## Goal of the exercise
Please repeat the entries exactly as they appear and omit any images.

Edit tracking data:
* * * * * * * * *

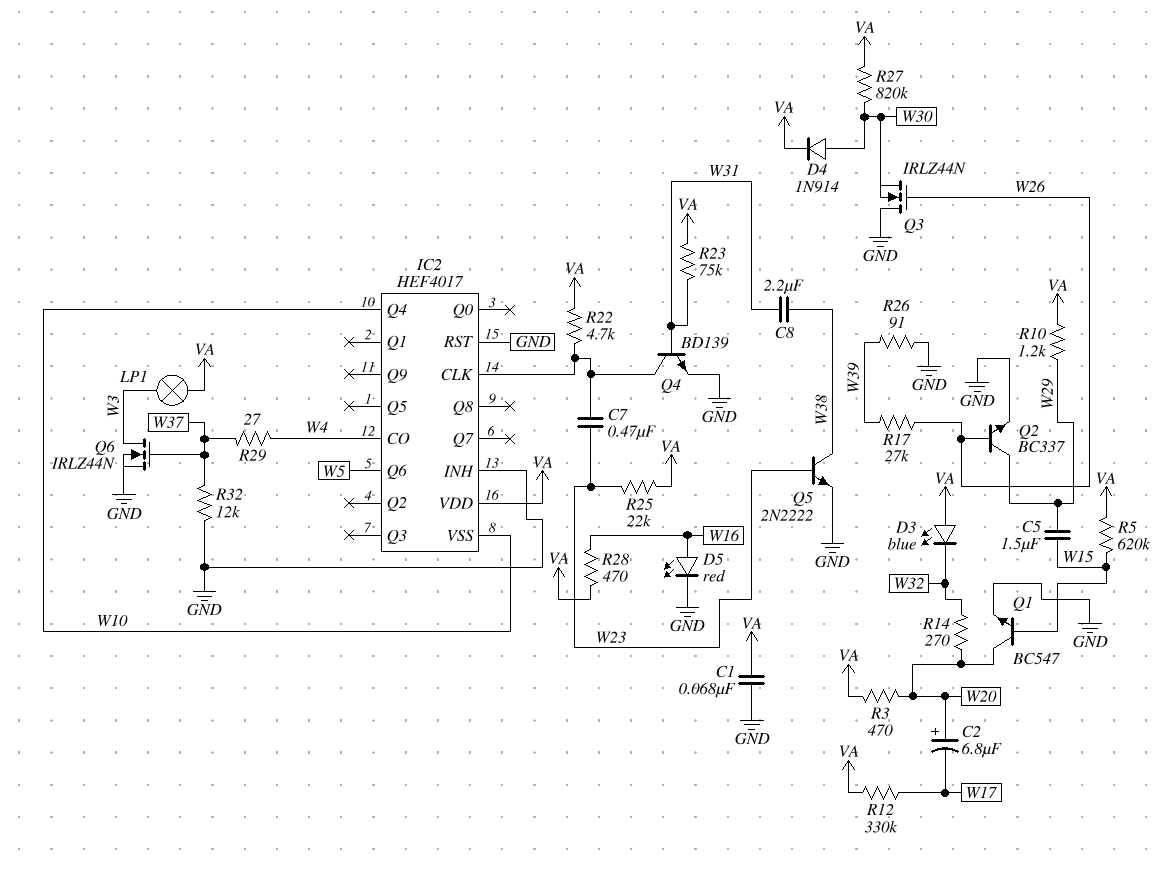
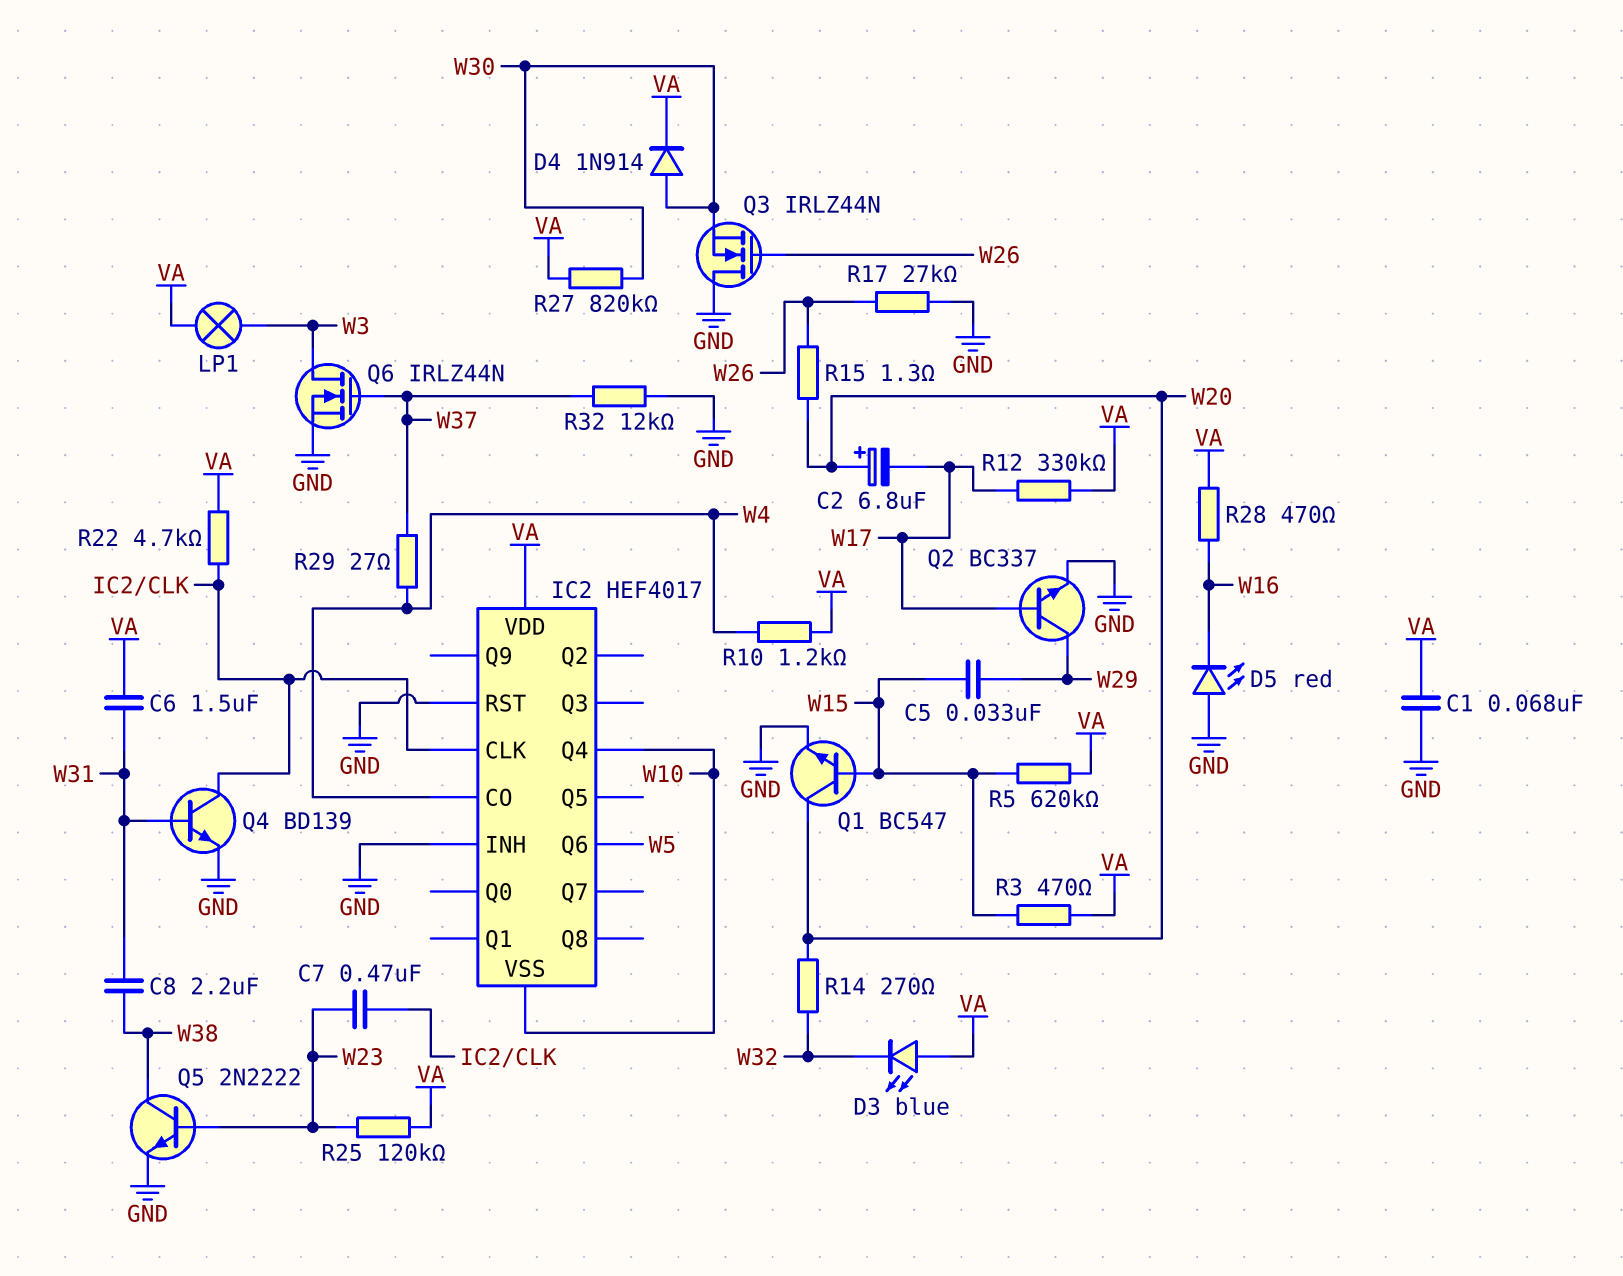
C5: 1.5uF (W15, W29) -> 33nF (W15, W29)
C6: none -> 1.5uF (VA, W31)
D5: LED red (A W16, K GND) -> LED red (A GND, K W16)
Q2: NPN BC337 (B W26, C W29, E GND) -> NPN BC337 (B W17, C W29, E GND)
R3: 470 (VA, W20) -> 470 (VA, W15)
R10: 1.2k (VA, W29) -> 1.2k (VA, W4)
R15: none -> 1.3 (W20, W26)
R17: 27k (W26, W39) -> 27k (GND, W26)
R23: 75k (VA, W31) -> none
R25: 22k (VA, W23) -> 120k (VA, W23)
R26: 91 (GND, W39) -> none

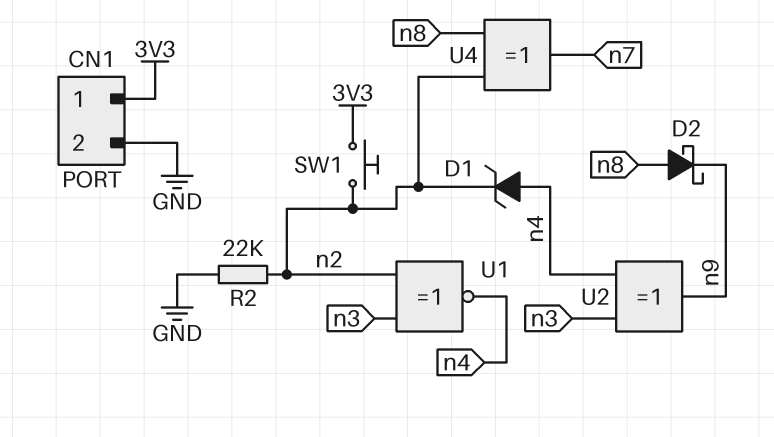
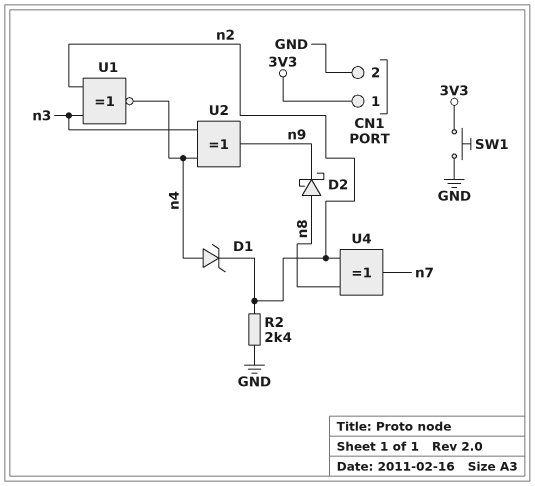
R2: 22k (GND, n2) -> 2.4k (GND, n2)
SW1: button (3V3, n2) -> button (3V3, GND)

* * * * * * * * *

## Result for this task
C5: 1.5uF (W15, W29) -> 33nF (W15, W29)
C6: none -> 1.5uF (VA, W31)
D5: LED red (A W16, K GND) -> LED red (A GND, K W16)
Q2: NPN BC337 (B W26, C W29, E GND) -> NPN BC337 (B W17, C W29, E GND)
R3: 470 (VA, W20) -> 470 (VA, W15)
R10: 1.2k (VA, W29) -> 1.2k (VA, W4)
R15: none -> 1.3 (W20, W26)
R17: 27k (W26, W39) -> 27k (GND, W26)
R23: 75k (VA, W31) -> none
R25: 22k (VA, W23) -> 120k (VA, W23)
R26: 91 (GND, W39) -> none

R2: 22k (GND, n2) -> 2.4k (GND, n2)
SW1: button (3V3, n2) -> button (3V3, GND)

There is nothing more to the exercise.